- [What is being asked]:
Repeat verbatim, and only, the lines of the data below, beginning at the line that contains "(371, 387) = (357, 405): orange" and stopping after the line that contains "(673, 347) = (728, 349): blue".

- [Supplied data]:
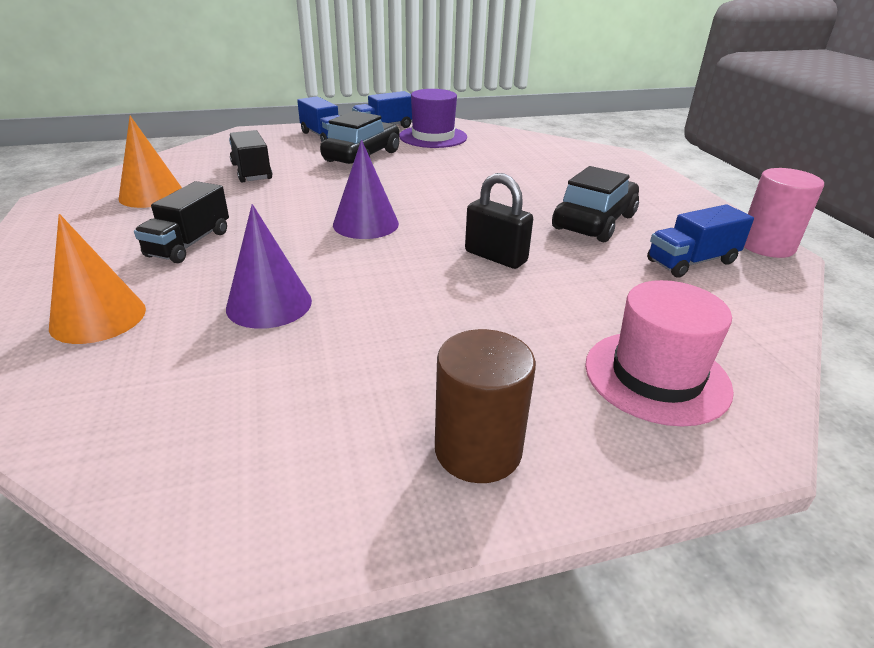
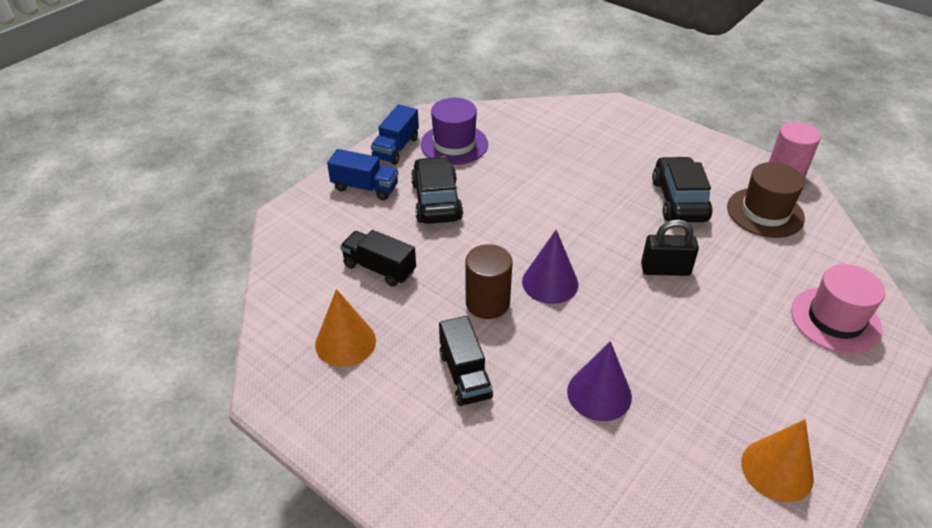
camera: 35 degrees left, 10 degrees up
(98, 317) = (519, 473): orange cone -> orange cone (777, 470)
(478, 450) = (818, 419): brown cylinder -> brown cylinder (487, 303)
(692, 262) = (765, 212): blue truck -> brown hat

...

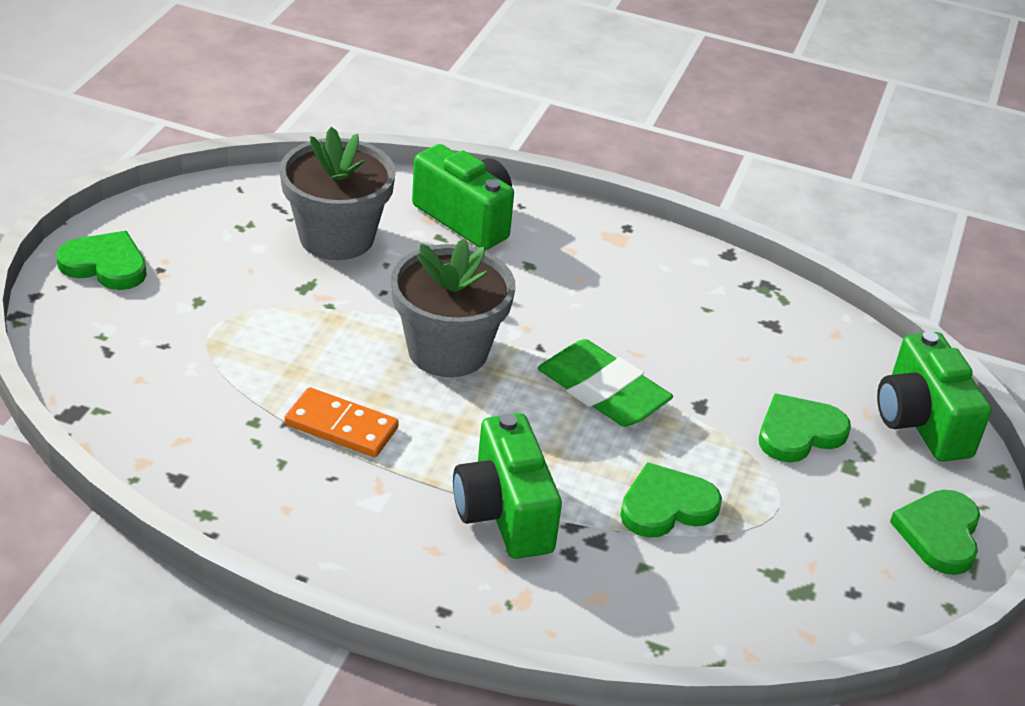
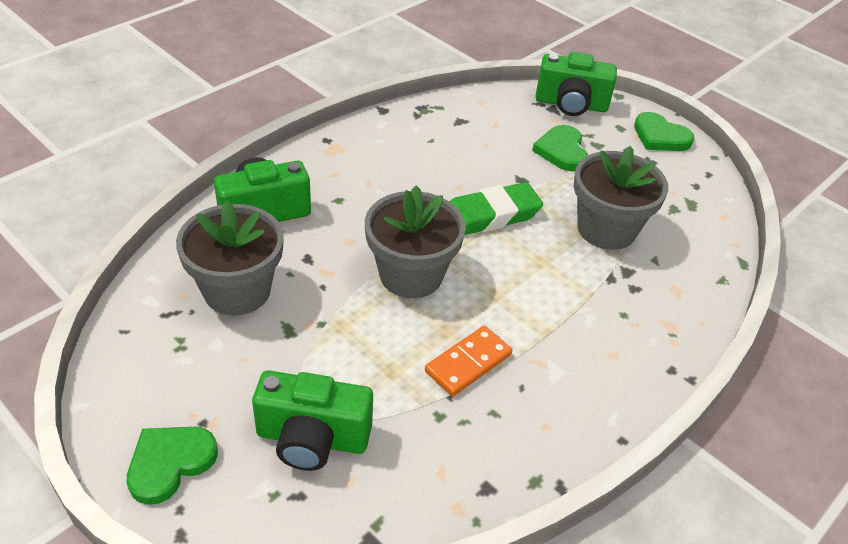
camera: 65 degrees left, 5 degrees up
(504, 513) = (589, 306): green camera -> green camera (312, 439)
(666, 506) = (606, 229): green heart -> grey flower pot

--

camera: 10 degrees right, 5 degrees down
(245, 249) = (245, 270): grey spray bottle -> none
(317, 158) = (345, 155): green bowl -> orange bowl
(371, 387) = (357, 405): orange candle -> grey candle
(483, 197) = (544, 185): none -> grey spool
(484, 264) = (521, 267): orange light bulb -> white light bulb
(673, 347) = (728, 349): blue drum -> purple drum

- [Response below]:
(371, 387) = (357, 405): orange candle -> grey candle
(483, 197) = (544, 185): none -> grey spool
(484, 264) = (521, 267): orange light bulb -> white light bulb
(673, 347) = (728, 349): blue drum -> purple drum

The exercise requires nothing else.